[Records from a dataset]
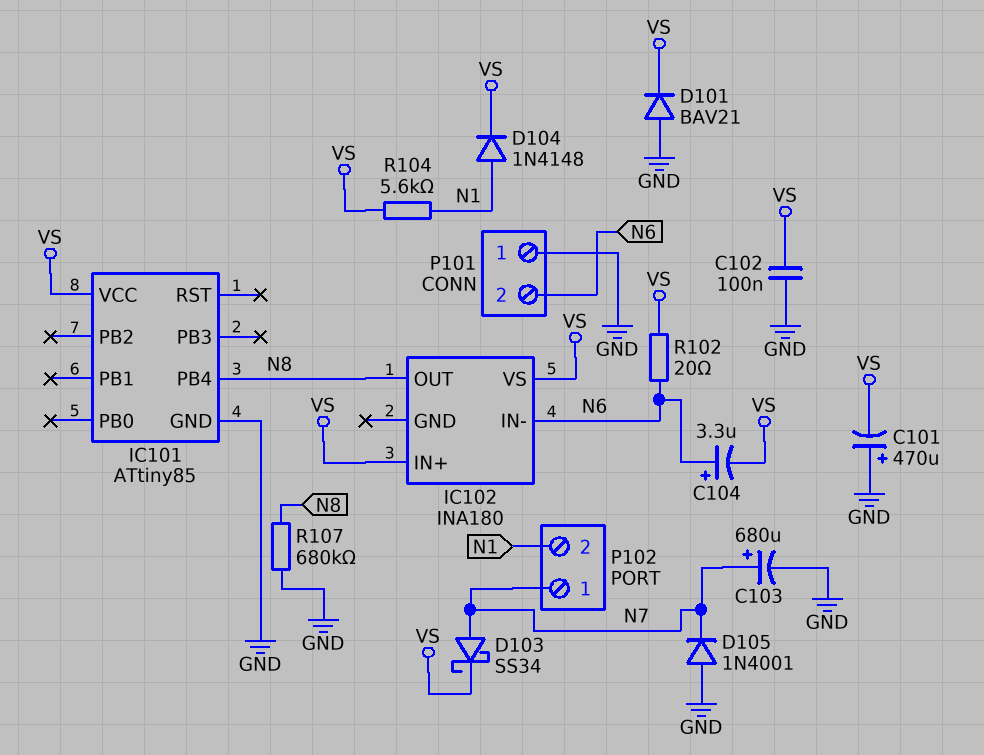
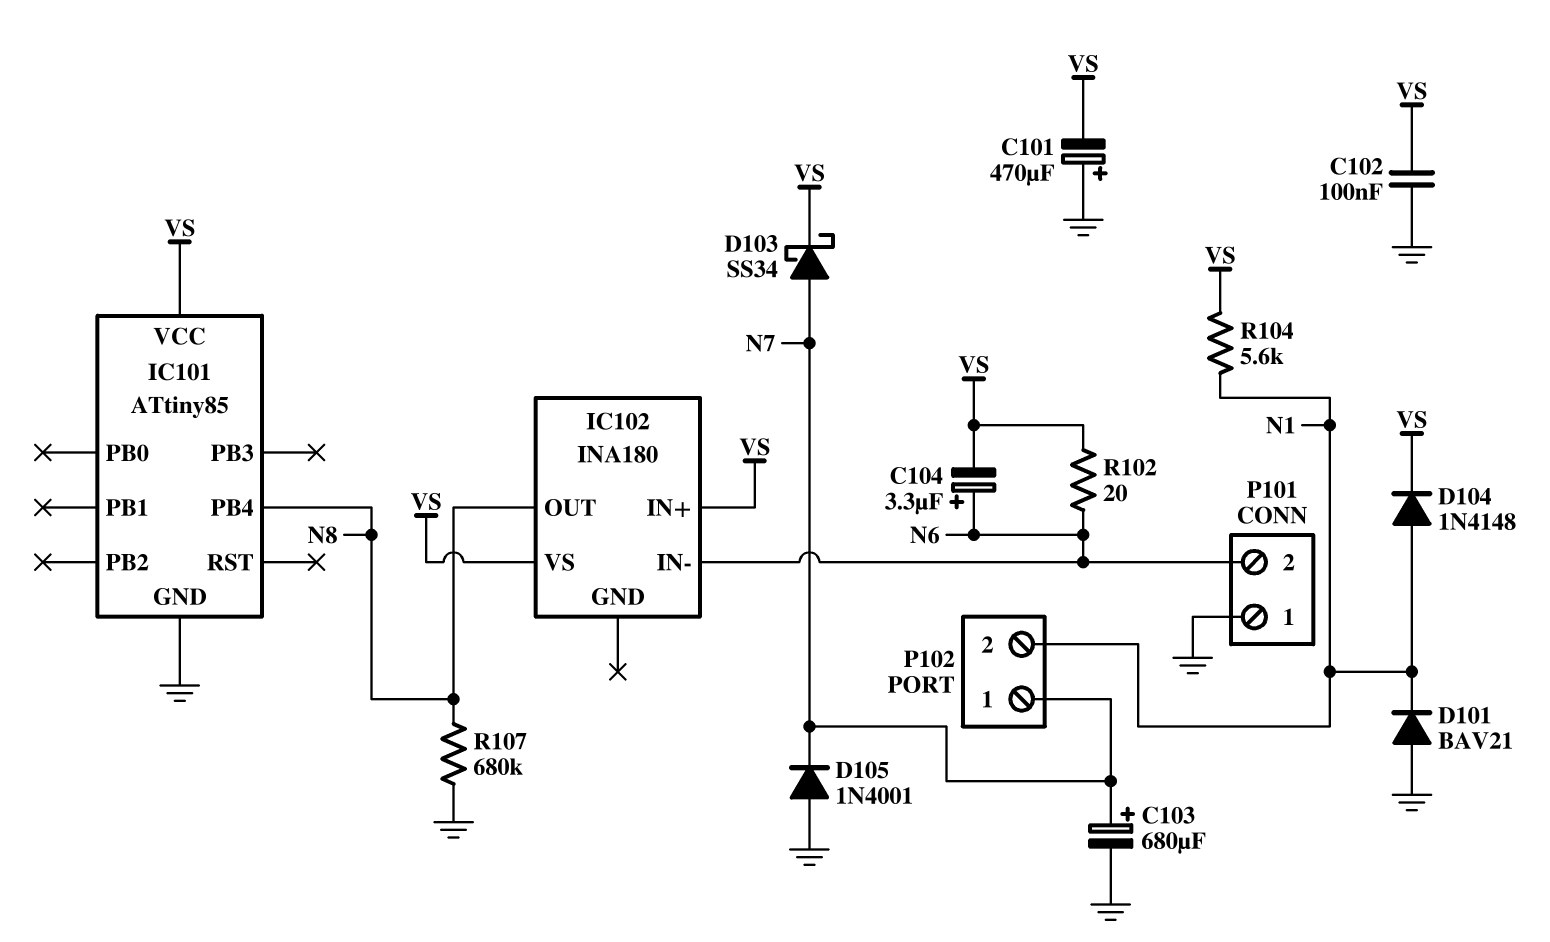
D101: diode BAV21 (A GND, K VS) -> diode BAV21 (A GND, K N1)

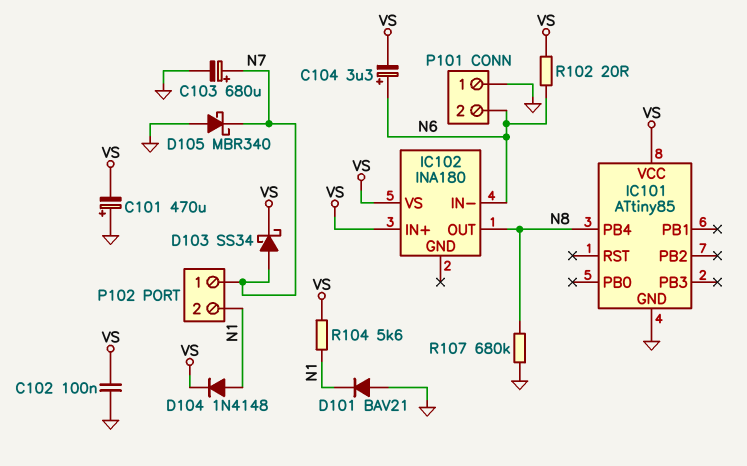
D105: diode 1N4001 (A GND, K N7) -> schottky MBR340 (A GND, K N7)

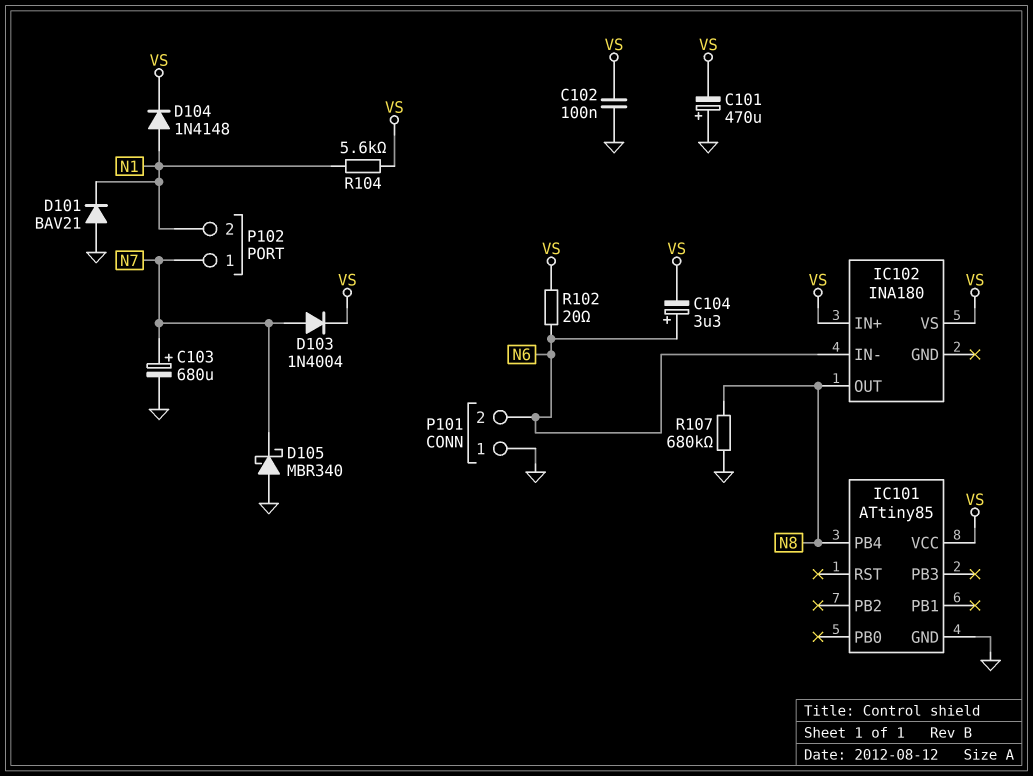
D103: schottky SS34 (A N7, K VS) -> diode 1N4004 (A N7, K VS)

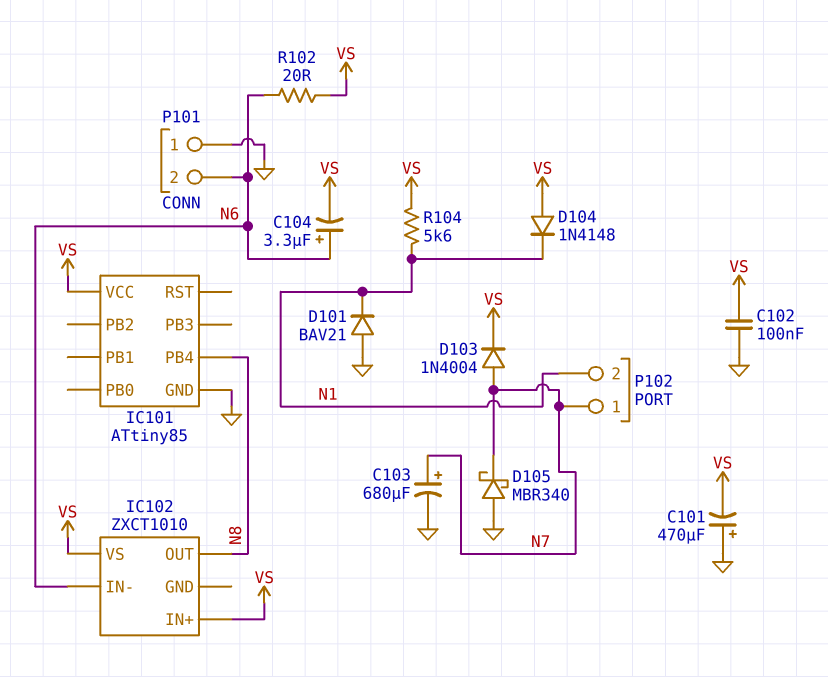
D104: diode 1N4148 (A N1, K VS) -> diode 1N4148 (A VS, K N1)
IC102: INA180 -> ZXCT1010
R107: 680k (GND, N8) -> none

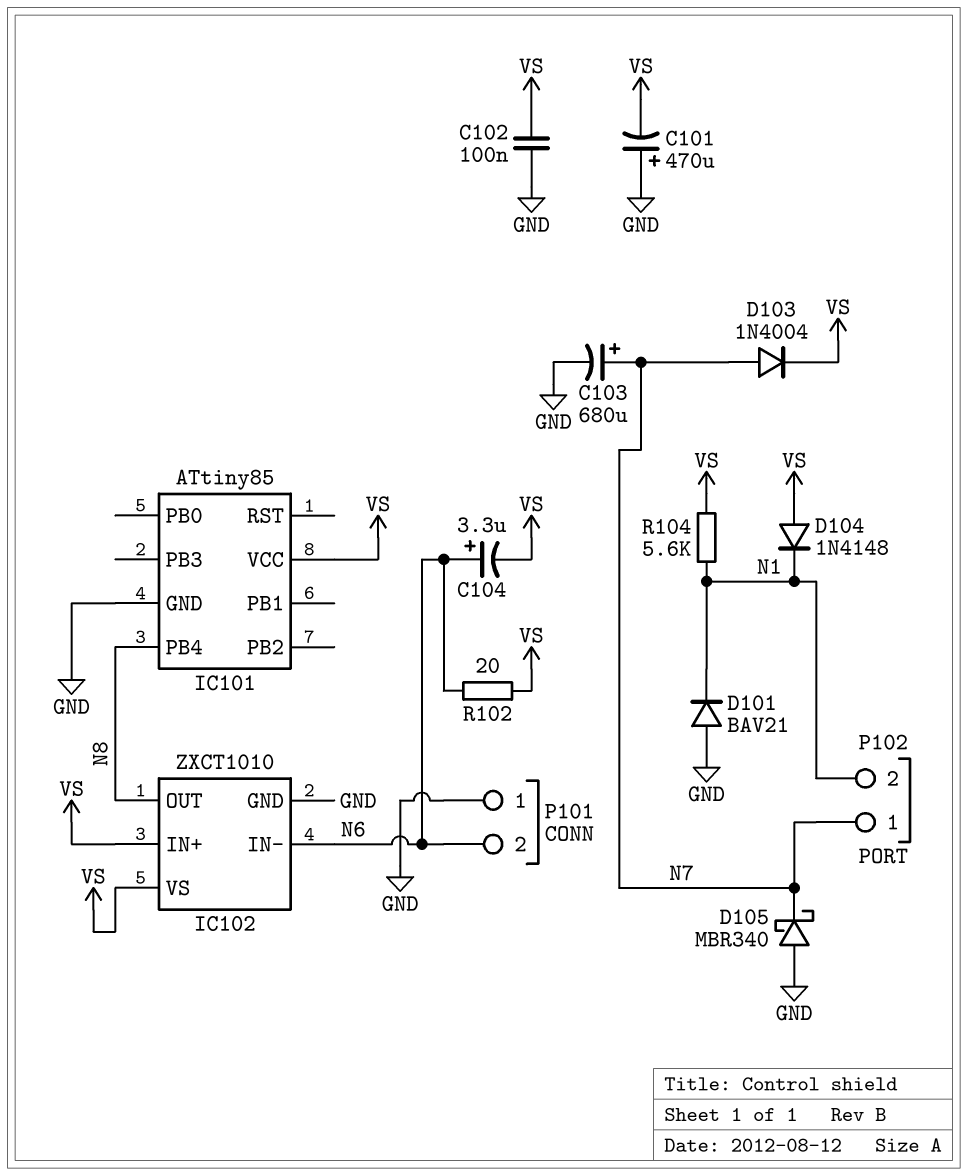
IC102 pin GND: none -> GND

What is needed => All of the records above are to be printed exactly, with every picture omitted.

Solved problem =>
D101: diode BAV21 (A GND, K VS) -> diode BAV21 (A GND, K N1)

D105: diode 1N4001 (A GND, K N7) -> schottky MBR340 (A GND, K N7)

D103: schottky SS34 (A N7, K VS) -> diode 1N4004 (A N7, K VS)

D104: diode 1N4148 (A N1, K VS) -> diode 1N4148 (A VS, K N1)
IC102: INA180 -> ZXCT1010
R107: 680k (GND, N8) -> none

IC102 pin GND: none -> GND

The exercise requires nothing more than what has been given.